> _Records for processing_
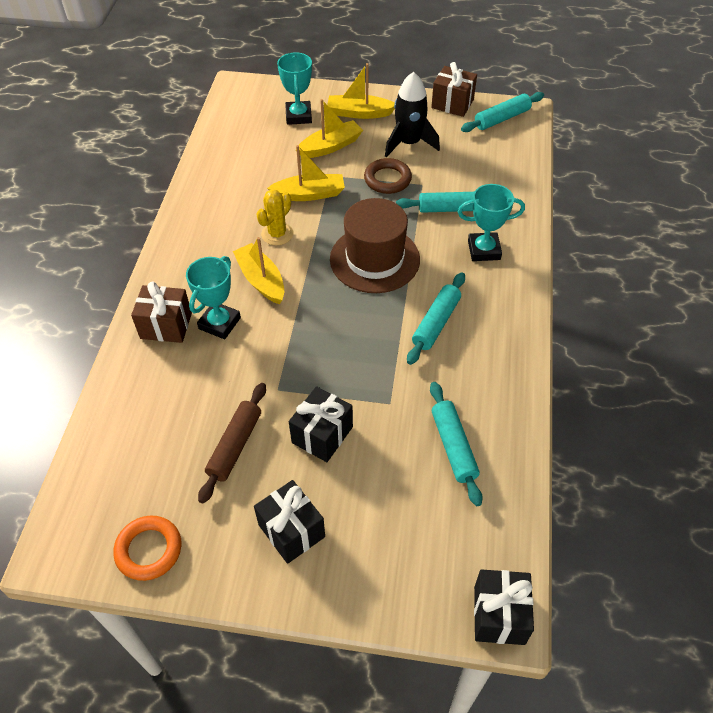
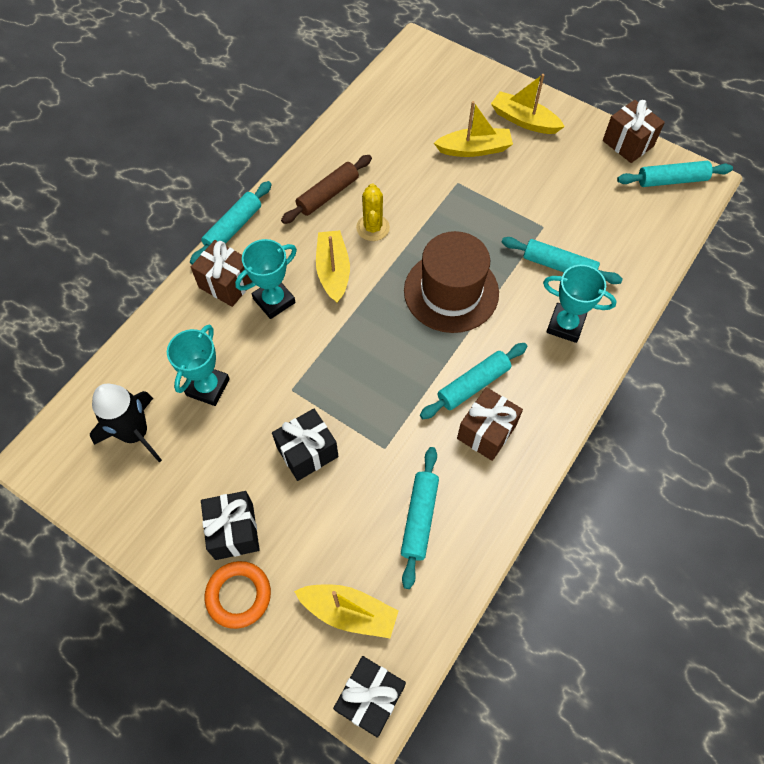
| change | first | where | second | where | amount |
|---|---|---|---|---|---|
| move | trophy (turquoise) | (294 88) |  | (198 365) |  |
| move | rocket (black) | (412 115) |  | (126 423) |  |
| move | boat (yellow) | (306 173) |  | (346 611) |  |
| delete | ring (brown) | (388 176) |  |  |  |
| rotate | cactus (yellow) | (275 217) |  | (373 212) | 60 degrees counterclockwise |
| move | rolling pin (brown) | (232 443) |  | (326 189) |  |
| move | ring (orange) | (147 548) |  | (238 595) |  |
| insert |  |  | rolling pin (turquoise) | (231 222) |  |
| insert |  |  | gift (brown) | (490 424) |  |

> _Problem statement_
Each line of the material above should be set down exactly, with no pictures.

> _Expected answer_
| change | first | where | second | where | amount |
|---|---|---|---|---|---|
| move | trophy (turquoise) | (294 88) |  | (198 365) |  |
| move | rocket (black) | (412 115) |  | (126 423) |  |
| move | boat (yellow) | (306 173) |  | (346 611) |  |
| delete | ring (brown) | (388 176) |  |  |  |
| rotate | cactus (yellow) | (275 217) |  | (373 212) | 60 degrees counterclockwise |
| move | rolling pin (brown) | (232 443) |  | (326 189) |  |
| move | ring (orange) | (147 548) |  | (238 595) |  |
| insert |  |  | rolling pin (turquoise) | (231 222) |  |
| insert |  |  | gift (brown) | (490 424) |  |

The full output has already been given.